§ **Brief**: What is needed is an exact retyping of the records below, from the first line through the line that contains "none -> cyan brick F10:H11 level 1".
-------- Available data --------
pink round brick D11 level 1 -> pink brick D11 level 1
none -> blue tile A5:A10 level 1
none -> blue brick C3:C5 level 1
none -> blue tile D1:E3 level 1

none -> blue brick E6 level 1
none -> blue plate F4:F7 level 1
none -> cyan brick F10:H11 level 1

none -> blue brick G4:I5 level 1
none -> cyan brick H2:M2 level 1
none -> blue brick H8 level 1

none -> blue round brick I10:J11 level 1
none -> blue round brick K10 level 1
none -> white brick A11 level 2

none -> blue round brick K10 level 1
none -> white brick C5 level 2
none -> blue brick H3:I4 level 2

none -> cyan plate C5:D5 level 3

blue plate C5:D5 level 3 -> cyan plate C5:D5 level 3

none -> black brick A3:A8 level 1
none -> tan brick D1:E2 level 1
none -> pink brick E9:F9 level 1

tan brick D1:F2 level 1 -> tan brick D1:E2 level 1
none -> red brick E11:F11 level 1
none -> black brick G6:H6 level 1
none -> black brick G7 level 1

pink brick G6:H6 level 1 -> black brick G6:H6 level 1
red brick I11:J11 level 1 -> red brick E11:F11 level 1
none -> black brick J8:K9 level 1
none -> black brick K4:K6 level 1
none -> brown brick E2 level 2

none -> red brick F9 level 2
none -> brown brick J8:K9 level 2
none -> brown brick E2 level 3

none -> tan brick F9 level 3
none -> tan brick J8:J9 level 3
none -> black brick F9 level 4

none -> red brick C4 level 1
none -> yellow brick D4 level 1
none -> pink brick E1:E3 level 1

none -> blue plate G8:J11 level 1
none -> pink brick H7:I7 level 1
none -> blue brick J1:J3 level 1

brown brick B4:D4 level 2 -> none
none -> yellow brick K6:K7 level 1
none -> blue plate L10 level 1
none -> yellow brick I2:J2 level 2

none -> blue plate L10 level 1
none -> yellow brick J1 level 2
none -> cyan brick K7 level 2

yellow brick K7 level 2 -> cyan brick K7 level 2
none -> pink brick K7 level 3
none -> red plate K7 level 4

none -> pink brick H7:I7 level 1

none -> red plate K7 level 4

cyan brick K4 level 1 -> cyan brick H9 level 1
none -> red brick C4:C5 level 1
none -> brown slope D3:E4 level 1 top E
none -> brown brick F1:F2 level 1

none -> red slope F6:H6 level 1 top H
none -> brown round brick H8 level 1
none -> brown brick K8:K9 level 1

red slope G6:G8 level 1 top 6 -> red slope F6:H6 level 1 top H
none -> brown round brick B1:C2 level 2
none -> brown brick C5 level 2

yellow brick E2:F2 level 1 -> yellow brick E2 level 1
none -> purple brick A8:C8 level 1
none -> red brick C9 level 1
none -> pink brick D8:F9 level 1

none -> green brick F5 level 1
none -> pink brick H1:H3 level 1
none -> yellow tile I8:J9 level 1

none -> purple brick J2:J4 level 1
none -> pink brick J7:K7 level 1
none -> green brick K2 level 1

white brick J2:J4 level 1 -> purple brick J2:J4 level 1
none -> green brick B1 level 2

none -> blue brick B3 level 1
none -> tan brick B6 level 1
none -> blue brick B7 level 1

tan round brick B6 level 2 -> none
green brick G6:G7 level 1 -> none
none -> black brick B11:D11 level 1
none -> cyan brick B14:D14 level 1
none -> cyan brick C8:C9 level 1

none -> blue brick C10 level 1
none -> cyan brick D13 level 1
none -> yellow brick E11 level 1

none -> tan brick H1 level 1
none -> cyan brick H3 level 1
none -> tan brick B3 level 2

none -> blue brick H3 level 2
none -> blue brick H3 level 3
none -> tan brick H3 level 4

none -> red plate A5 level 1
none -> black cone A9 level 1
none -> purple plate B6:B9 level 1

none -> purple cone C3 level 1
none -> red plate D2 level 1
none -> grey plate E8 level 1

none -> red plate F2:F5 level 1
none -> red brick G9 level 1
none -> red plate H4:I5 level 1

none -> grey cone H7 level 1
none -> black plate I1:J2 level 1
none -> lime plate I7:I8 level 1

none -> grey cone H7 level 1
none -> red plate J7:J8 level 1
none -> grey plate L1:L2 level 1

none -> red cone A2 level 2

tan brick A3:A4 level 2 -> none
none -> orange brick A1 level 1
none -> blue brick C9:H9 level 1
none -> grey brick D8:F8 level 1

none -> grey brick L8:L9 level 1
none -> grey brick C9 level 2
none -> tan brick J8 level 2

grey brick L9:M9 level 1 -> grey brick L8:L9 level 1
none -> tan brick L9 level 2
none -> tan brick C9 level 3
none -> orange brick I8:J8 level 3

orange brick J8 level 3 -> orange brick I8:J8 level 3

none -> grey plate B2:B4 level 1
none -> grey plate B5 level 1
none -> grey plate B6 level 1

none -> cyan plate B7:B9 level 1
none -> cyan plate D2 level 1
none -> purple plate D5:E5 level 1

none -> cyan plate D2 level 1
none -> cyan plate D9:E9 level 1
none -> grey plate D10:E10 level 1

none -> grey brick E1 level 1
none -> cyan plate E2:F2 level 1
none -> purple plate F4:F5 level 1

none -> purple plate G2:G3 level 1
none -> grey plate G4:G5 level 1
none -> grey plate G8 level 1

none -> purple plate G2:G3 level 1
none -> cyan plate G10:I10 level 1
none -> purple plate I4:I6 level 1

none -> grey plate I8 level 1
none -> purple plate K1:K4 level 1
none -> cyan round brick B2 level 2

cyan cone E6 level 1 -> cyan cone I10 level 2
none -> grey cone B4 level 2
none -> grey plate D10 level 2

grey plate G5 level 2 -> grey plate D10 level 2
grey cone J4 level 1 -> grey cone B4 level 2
--------
§ **Your solution**:
pink round brick D11 level 1 -> pink brick D11 level 1
none -> blue tile A5:A10 level 1
none -> blue brick C3:C5 level 1
none -> blue tile D1:E3 level 1

none -> blue brick E6 level 1
none -> blue plate F4:F7 level 1
none -> cyan brick F10:H11 level 1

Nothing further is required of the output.